# ASSIGNMENT
Whenever a line of the entries below holds the string "degrees", copy that line and return it.

# GIVEN RECORDS
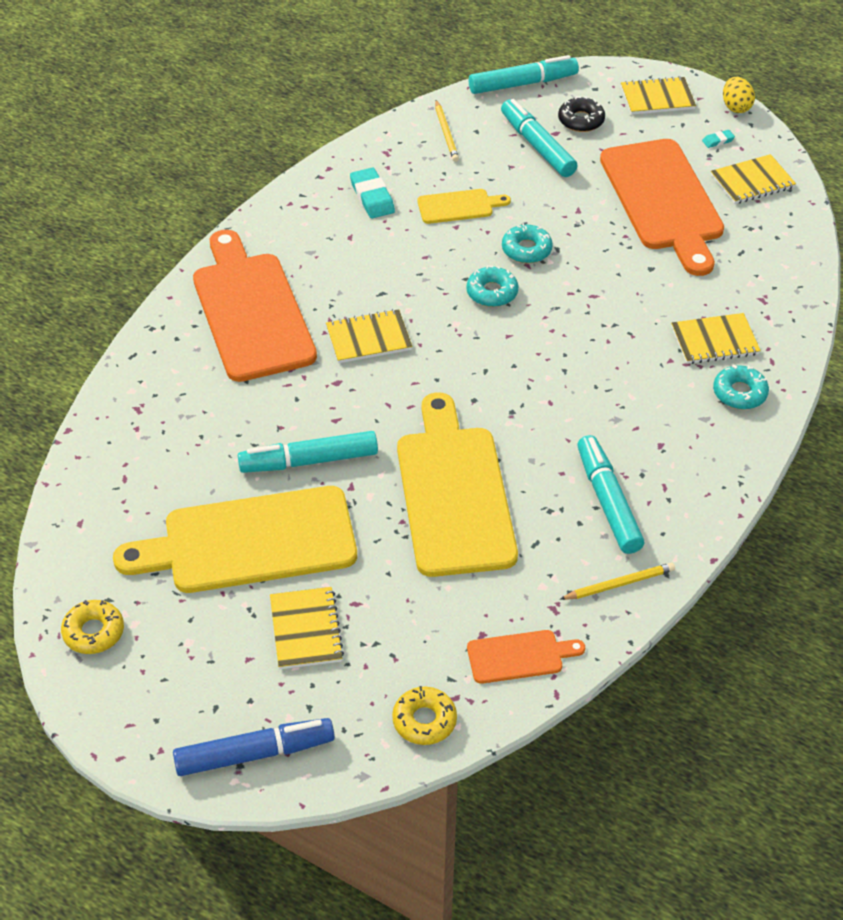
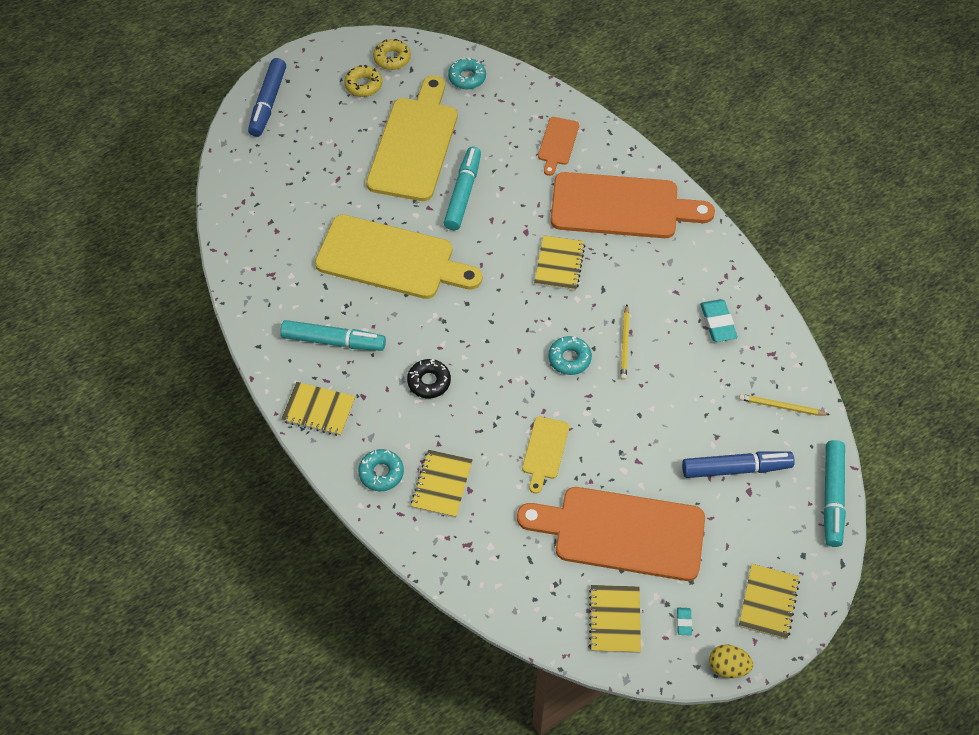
camera: 115 degrees right, 10 degrees up
(305, 630) = (333, 150): yellow notebook -> yellow notebook (319, 410)
(372, 197) = (718, 323): turquoise eraser -> turquoise eraser turned 75 degrees clockwise
(424, 721) = (238, 181): yellow donut -> yellow donut (363, 85)
(459, 206) = (680, 377): yellow cutting board -> yellow cutting board (544, 451)
(519, 656) = (249, 242): orange cutting board -> orange cutting board (557, 143)
(526, 250) = (607, 402): turquoise donut -> turquoise donut (467, 78)
(537, 146) = (735, 468): turquoise marker -> blue marker
(581, 120) = (759, 520): black donut -> black donut (429, 382)
(619, 584) = (266, 316): yellow pencil -> yellow pencil (625, 344)

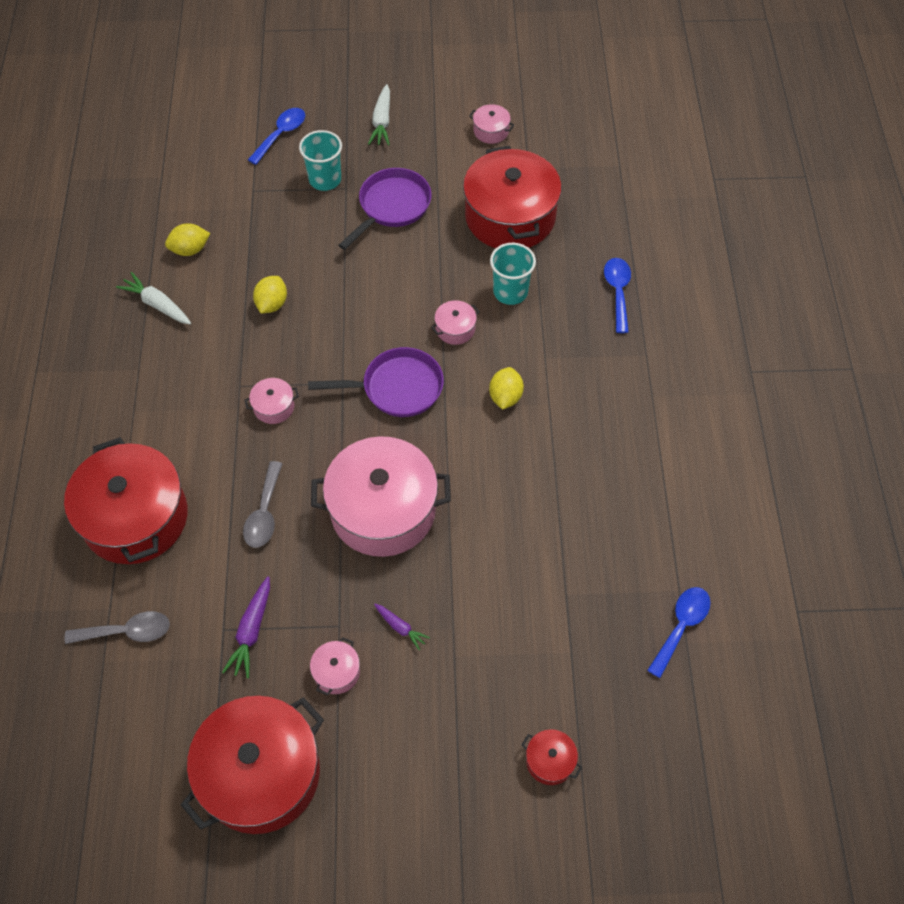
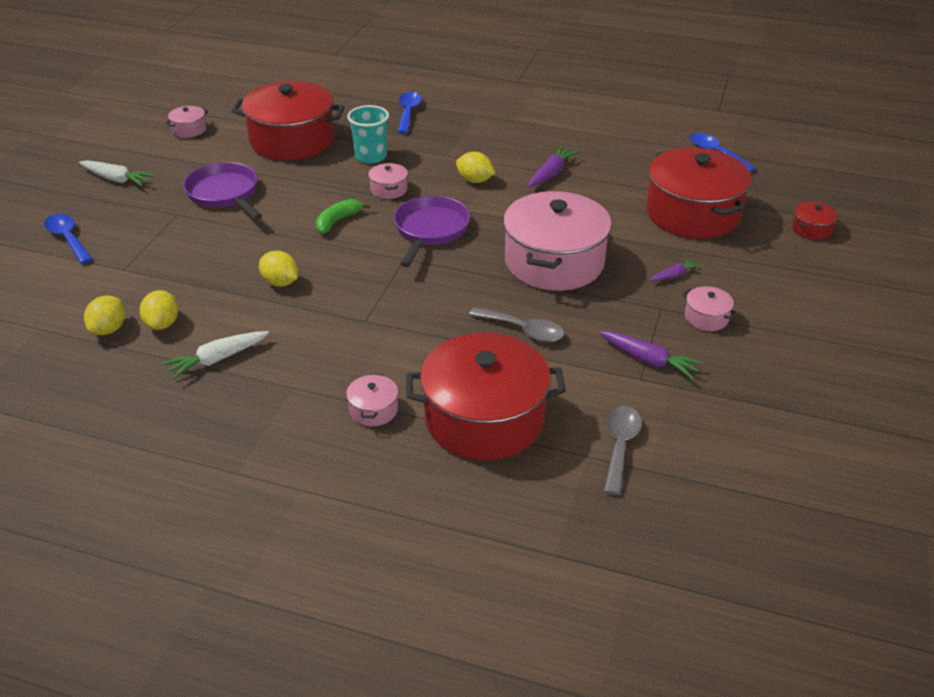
camera: 70 degrees left, 20 degrees down
(173, 219) = (109, 329): none -> yellow lemon
(261, 774) = (796, 380): red pot -> red pot (692, 213)
(274, 407) = (405, 303): pink pot -> pink pot (373, 410)
(325, 179) = (154, 223): turquoise cup -> none
(382, 308) = (337, 221): none -> green banana
(551, 463) = (551, 174): none -> purple carrot
(617, 292) = (408, 112): blue spoon -> blue spoon turned 75 degrees clockwise

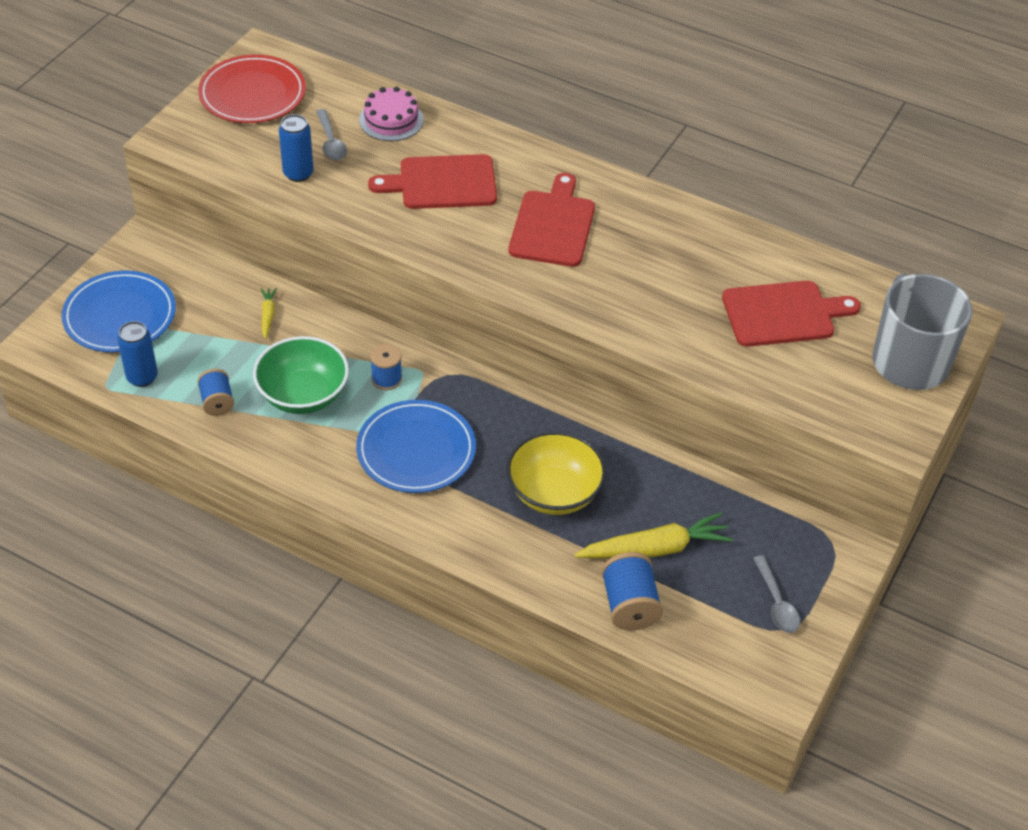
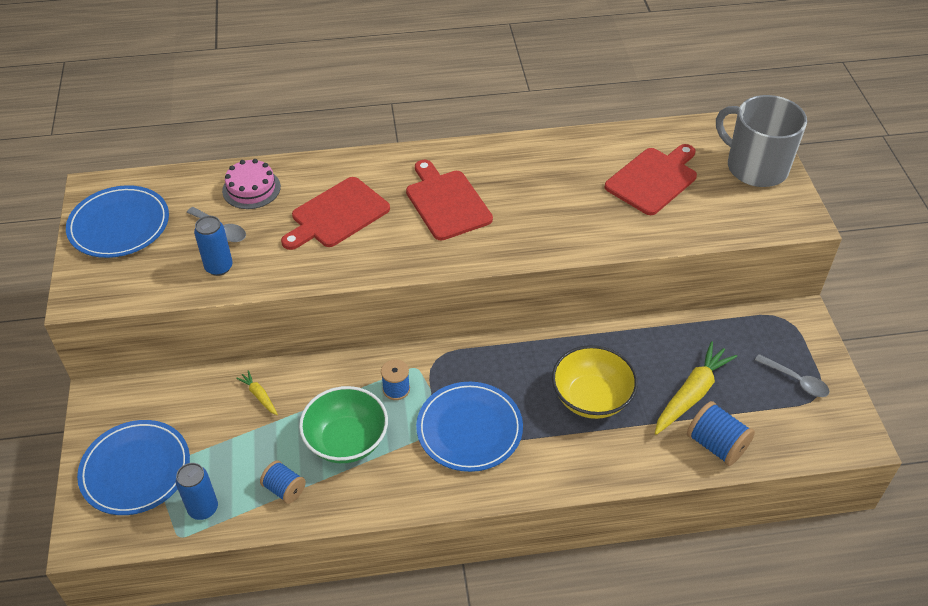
camera: 35 degrees left, 0 degrees up
(252, 94) = (119, 225): red plate -> blue plate

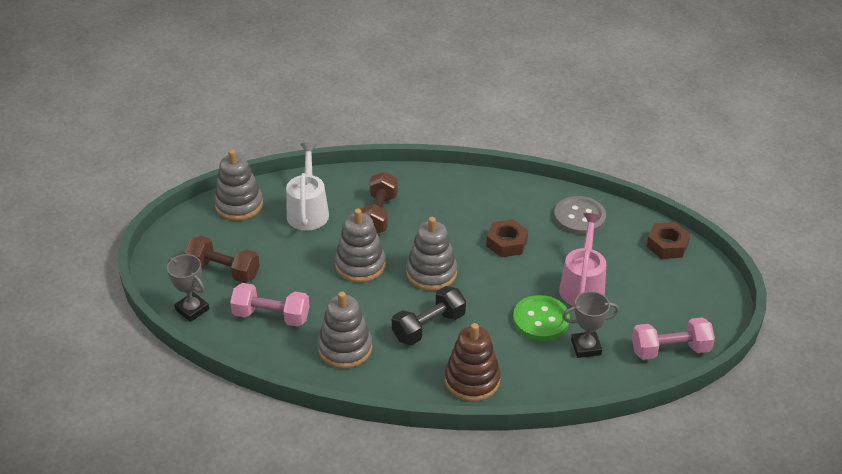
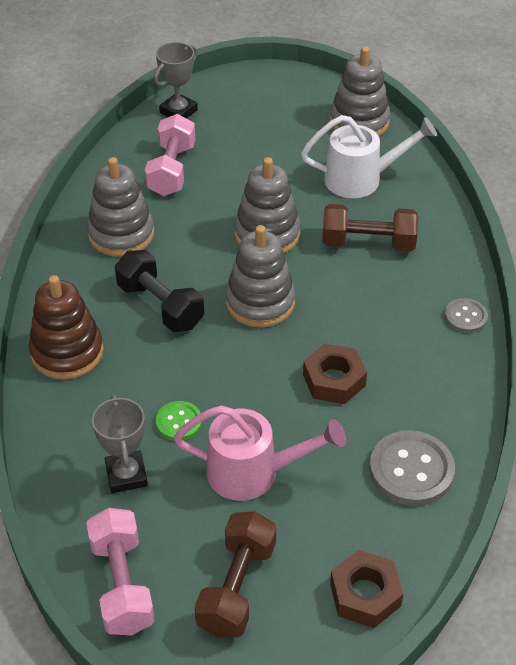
camera: 85 degrees right, 5 degrees up
(224, 270) = (243, 125): brown dumbbell -> brown dumbbell (237, 587)
(455, 179) = (465, 317): none -> grey button
(541, 320) = (178, 422): green button -> green button, size x0.57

# TASK OUTPUT
camera: 115 degrees right, 10 degrees up
(372, 197) = (718, 323): turquoise eraser -> turquoise eraser turned 75 degrees clockwise
camera: 70 degrees left, 20 degrees down
(617, 292) = (408, 112): blue spoon -> blue spoon turned 75 degrees clockwise
camera: 35 degrees left, 0 degrees up
camera: 85 degrees right, 5 degrees up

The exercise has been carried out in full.